RECORDS SHOWN.
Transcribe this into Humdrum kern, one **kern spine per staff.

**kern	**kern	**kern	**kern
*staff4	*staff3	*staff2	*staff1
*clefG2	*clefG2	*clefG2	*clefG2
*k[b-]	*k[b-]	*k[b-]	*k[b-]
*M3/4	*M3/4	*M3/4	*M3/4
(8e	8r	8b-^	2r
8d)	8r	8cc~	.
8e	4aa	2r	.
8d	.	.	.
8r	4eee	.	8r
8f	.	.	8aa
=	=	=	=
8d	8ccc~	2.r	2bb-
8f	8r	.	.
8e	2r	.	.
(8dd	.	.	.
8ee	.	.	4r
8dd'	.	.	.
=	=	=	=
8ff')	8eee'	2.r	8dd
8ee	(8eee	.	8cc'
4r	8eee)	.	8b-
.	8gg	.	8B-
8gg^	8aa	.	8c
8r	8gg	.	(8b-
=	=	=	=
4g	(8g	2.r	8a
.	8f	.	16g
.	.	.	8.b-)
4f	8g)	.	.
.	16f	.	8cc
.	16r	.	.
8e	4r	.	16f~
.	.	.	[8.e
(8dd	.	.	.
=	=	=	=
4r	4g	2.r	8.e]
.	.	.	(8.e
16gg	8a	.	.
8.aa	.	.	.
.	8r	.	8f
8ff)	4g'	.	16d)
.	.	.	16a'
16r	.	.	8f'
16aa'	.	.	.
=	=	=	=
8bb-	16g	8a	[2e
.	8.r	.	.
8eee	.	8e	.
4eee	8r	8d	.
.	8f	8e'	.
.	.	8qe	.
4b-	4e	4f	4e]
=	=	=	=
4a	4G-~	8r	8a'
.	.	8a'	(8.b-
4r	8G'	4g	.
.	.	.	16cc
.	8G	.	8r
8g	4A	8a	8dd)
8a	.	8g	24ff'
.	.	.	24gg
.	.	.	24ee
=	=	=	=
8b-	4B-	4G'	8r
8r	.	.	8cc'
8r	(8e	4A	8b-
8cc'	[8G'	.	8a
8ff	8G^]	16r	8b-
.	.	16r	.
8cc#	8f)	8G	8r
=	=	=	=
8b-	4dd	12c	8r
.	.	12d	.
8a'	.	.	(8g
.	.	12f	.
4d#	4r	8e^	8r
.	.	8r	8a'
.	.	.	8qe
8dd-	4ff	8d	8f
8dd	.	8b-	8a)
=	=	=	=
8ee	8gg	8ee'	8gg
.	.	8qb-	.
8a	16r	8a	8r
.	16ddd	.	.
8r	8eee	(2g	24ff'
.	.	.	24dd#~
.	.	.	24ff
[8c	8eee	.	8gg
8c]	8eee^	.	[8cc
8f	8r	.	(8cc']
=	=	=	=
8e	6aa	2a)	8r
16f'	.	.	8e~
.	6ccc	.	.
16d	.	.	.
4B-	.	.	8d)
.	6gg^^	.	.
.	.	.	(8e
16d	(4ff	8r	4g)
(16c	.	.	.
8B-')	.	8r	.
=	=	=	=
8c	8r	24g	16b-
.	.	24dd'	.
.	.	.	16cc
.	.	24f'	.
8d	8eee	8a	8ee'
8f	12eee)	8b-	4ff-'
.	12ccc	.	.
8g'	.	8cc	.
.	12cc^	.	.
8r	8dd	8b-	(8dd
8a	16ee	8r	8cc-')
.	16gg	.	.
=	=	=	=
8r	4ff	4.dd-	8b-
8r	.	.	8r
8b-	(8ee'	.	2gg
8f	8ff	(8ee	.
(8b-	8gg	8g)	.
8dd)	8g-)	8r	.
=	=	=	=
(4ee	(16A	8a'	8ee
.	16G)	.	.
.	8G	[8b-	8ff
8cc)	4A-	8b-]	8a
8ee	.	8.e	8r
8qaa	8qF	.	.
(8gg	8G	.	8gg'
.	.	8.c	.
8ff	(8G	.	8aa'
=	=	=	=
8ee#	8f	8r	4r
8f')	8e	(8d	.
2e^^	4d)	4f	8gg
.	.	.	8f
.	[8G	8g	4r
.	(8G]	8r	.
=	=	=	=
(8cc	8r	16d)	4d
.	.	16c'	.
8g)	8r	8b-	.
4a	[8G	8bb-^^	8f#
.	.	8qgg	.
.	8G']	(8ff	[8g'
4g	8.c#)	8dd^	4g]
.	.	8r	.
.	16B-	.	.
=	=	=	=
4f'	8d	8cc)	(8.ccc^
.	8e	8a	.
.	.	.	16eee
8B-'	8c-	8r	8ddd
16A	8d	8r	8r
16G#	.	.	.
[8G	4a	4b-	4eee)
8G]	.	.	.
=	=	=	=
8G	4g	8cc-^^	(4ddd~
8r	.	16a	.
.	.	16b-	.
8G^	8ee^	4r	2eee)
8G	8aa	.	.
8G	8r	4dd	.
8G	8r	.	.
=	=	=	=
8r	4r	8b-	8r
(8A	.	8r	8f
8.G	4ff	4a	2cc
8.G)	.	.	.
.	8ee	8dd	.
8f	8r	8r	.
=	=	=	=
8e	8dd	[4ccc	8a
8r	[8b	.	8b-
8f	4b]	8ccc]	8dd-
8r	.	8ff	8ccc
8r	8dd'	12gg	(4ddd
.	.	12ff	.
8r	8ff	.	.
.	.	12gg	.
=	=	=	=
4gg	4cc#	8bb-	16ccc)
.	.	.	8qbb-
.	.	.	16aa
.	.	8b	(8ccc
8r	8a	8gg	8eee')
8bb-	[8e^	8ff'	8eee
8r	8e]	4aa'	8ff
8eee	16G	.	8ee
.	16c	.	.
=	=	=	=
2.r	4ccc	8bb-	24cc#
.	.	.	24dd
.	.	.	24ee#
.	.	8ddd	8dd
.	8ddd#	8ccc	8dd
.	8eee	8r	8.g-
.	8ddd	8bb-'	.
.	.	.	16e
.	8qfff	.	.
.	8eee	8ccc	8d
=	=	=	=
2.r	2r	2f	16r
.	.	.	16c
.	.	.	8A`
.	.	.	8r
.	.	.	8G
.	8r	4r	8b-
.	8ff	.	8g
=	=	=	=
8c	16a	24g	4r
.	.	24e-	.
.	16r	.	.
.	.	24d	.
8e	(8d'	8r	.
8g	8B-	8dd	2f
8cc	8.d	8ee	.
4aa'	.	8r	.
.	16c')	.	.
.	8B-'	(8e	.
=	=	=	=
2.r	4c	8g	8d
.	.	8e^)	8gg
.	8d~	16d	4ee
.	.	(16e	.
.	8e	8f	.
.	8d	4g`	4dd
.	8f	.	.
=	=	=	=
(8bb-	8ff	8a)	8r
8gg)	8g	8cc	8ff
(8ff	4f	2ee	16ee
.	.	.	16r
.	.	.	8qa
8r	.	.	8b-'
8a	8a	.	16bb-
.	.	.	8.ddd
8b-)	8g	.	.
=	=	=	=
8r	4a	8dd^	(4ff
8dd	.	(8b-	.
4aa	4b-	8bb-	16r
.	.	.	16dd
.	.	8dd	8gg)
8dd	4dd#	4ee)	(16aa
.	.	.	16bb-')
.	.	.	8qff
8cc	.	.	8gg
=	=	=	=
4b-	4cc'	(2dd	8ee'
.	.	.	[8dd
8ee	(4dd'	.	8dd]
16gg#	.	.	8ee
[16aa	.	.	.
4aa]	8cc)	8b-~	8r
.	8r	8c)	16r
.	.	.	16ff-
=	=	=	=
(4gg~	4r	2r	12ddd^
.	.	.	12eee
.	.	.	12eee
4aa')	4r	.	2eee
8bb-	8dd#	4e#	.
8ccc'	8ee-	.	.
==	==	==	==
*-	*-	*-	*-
---
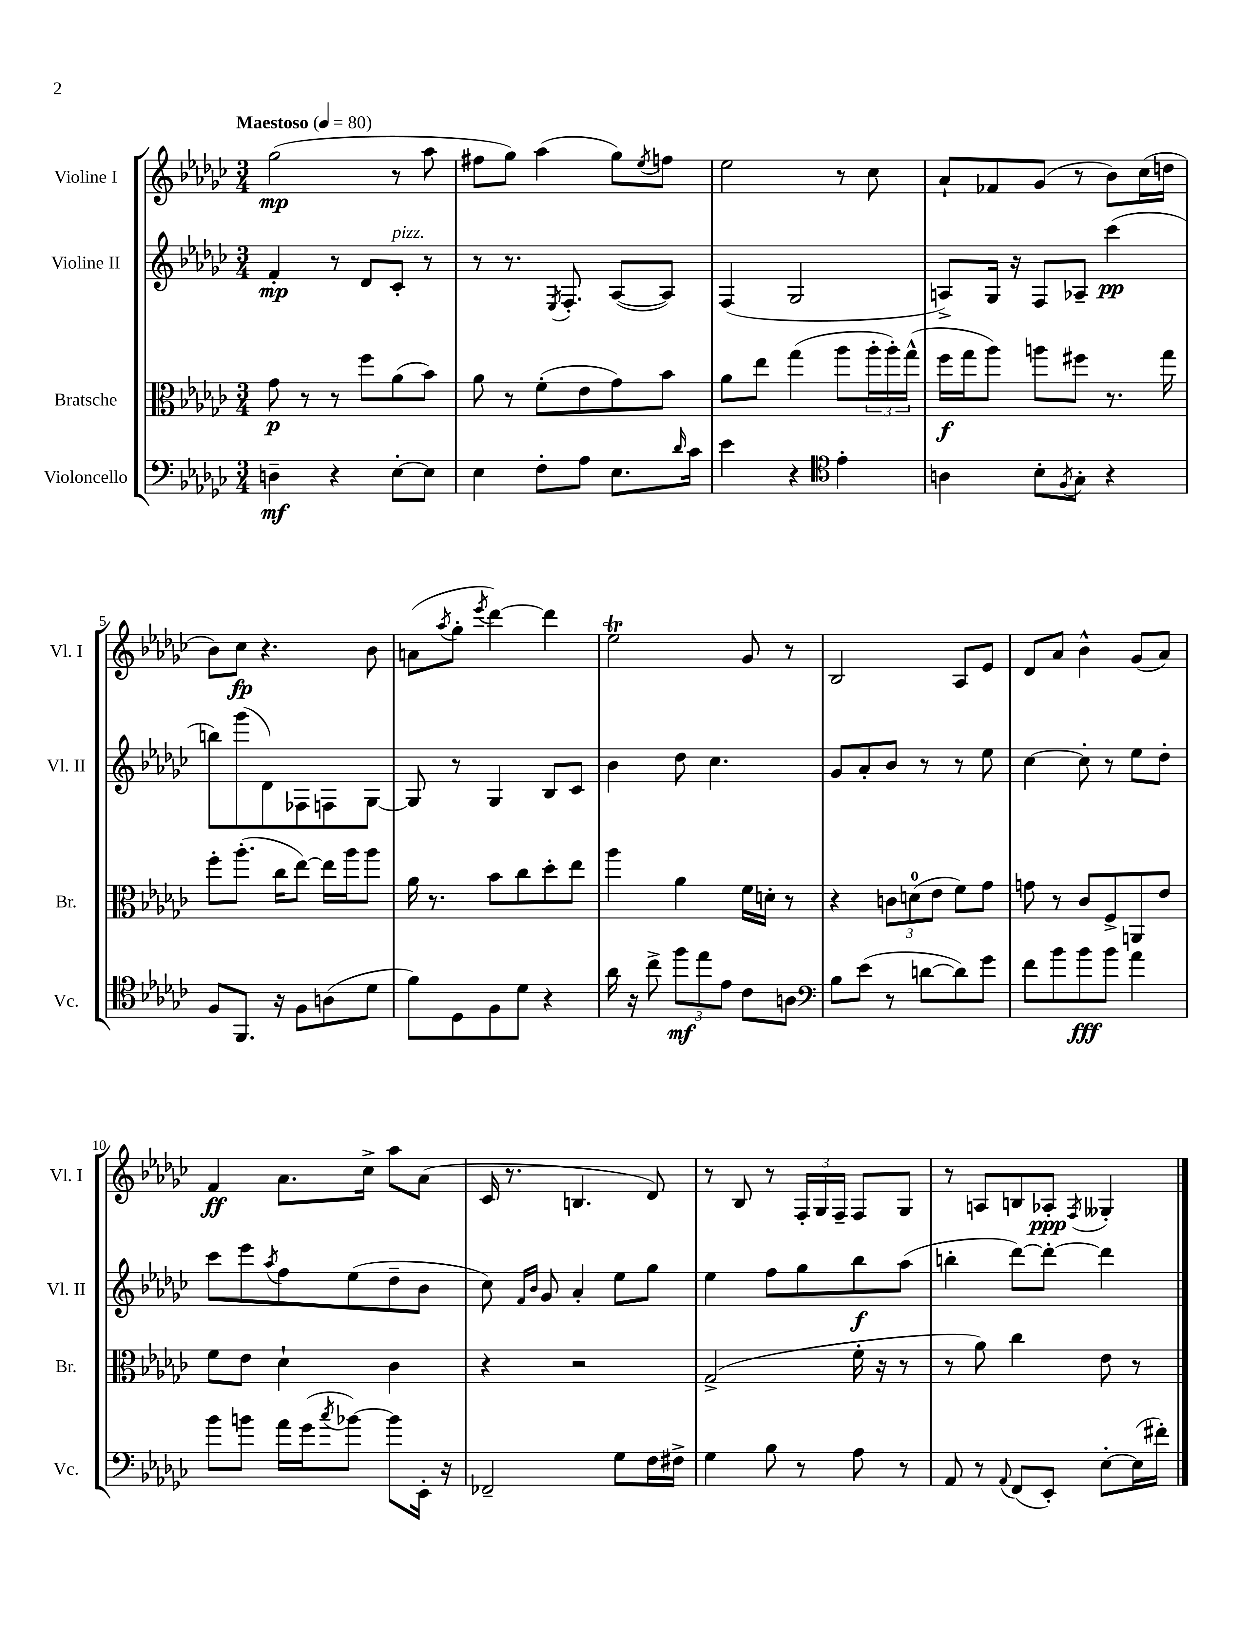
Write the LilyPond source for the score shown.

WRITTEN REQUEST.
State how many lines above contain the string "kern". Reply with the number alone.

RESULT FOR THIS EXERCISE.
2